→ **Activity**
Begin with the line containing "purple slope G8:G9 level 3 top 8 -> none" and copy every line after it to the end of the entries, exactly, leaving out the lines before it.

→ **Provided material**
● ● ●

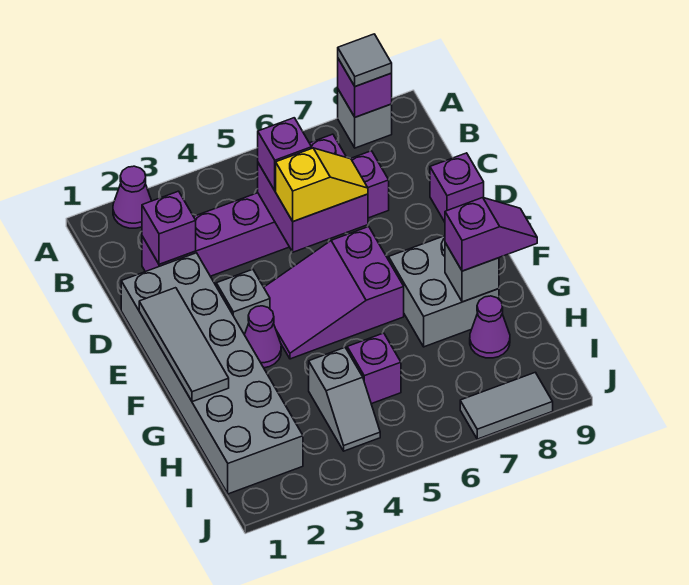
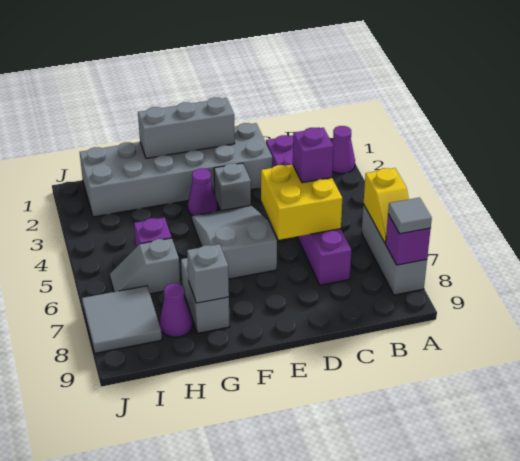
grey brick A8 level 1 -> grey brick A6:A8 level 1
purple brick C2 level 2 -> none
purple brick C5:D6 level 2 -> yellow brick C5:D6 level 2
yellow slope D5:D6 level 3 top 5 -> yellow slope A6:A7 level 2 top 6
purple brick D9 level 1 -> none
grey tile E1:G1 level 2 -> grey brick E1:G1 level 2
purple slope E4:F6 level 1 top 6 -> grey slope E4:F6 level 1 top 6
grey brick F7:G8 level 1 -> grey brick G7:G8 level 1
purple slope G8:G9 level 3 top 8 -> none
grey slope H4:I4 level 1 top H -> grey slope H6:I6 level 1 top H
grey tile J7:J8 level 1 -> grey tile I7:J8 level 1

● ● ●

→ **Exercise result**
purple slope G8:G9 level 3 top 8 -> none
grey slope H4:I4 level 1 top H -> grey slope H6:I6 level 1 top H
grey tile J7:J8 level 1 -> grey tile I7:J8 level 1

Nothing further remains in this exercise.